===== Records provided
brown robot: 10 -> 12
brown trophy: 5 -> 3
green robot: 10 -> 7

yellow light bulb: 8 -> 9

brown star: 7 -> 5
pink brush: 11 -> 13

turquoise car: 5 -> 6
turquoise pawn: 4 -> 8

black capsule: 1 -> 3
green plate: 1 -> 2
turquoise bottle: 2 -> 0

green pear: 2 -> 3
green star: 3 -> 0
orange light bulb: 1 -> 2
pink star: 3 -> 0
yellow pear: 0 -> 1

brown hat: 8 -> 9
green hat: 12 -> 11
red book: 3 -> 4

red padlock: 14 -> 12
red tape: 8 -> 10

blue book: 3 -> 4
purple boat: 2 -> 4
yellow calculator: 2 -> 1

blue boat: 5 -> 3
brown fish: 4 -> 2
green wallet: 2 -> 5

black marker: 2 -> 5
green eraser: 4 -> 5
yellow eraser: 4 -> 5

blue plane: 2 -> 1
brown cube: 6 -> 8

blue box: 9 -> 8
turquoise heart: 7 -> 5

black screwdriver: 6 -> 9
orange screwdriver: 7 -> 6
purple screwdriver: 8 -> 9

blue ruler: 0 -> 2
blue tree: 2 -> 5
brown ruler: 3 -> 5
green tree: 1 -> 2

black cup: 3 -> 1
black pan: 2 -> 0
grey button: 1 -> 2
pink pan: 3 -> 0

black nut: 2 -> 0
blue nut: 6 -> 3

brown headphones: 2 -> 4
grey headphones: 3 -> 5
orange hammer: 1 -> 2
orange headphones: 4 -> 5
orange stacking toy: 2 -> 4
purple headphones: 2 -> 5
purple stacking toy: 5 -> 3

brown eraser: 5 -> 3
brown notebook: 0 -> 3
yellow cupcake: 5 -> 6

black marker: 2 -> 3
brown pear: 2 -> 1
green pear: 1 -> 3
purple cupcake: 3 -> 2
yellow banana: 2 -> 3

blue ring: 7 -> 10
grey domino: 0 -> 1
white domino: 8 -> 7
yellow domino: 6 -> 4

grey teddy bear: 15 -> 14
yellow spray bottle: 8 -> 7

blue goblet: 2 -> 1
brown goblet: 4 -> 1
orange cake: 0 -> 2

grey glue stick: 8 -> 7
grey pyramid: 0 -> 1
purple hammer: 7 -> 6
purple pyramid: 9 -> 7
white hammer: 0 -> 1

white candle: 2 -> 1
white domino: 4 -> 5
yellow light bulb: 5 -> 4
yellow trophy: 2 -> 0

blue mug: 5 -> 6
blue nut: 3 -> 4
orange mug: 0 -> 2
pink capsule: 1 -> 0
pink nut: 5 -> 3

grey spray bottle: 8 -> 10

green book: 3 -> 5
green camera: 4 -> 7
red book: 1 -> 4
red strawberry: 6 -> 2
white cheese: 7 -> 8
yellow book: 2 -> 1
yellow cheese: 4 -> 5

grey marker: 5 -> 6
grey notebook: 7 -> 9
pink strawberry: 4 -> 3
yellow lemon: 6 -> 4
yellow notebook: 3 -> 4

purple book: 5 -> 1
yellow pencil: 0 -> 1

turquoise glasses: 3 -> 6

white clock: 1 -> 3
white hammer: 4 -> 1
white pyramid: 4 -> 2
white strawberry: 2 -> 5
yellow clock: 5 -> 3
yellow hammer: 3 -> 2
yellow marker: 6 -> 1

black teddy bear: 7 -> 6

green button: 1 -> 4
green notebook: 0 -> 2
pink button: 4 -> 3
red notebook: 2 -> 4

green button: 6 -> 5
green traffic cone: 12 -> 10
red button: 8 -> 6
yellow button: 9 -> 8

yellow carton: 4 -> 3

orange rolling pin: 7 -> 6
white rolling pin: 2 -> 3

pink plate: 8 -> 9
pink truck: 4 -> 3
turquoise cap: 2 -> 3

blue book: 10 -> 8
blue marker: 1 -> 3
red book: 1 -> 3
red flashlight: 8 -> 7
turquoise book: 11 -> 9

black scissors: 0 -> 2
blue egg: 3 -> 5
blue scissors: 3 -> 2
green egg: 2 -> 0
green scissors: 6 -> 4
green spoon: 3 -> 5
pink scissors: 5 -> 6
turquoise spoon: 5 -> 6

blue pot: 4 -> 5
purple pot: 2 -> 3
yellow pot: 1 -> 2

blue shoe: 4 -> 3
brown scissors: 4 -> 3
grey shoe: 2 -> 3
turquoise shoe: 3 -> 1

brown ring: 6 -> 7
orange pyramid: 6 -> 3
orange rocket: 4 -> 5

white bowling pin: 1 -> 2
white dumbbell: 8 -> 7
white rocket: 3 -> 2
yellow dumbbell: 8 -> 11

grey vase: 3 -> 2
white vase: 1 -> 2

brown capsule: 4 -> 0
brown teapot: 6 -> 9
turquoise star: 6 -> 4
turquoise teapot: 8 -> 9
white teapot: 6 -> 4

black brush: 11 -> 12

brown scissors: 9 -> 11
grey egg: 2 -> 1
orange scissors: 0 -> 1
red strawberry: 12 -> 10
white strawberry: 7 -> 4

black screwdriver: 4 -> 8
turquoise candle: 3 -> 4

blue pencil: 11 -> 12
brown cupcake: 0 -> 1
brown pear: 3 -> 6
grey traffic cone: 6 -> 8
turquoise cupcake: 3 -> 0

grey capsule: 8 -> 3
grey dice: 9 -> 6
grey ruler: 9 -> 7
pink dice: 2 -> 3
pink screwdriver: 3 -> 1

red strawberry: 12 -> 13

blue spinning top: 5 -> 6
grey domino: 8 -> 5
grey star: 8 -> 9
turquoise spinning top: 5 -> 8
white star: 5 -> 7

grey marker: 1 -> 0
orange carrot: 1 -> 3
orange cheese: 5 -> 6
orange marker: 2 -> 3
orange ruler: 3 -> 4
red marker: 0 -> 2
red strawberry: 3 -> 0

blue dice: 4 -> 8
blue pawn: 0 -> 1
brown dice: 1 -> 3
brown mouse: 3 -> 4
==========
• **Task details**
Write down exactly the span of lines above from the one containing "blue book: 10 -> 8" to the one containing "pink scissors: 5 -> 6", both ends included.

• **Task solution**
blue book: 10 -> 8
blue marker: 1 -> 3
red book: 1 -> 3
red flashlight: 8 -> 7
turquoise book: 11 -> 9

black scissors: 0 -> 2
blue egg: 3 -> 5
blue scissors: 3 -> 2
green egg: 2 -> 0
green scissors: 6 -> 4
green spoon: 3 -> 5
pink scissors: 5 -> 6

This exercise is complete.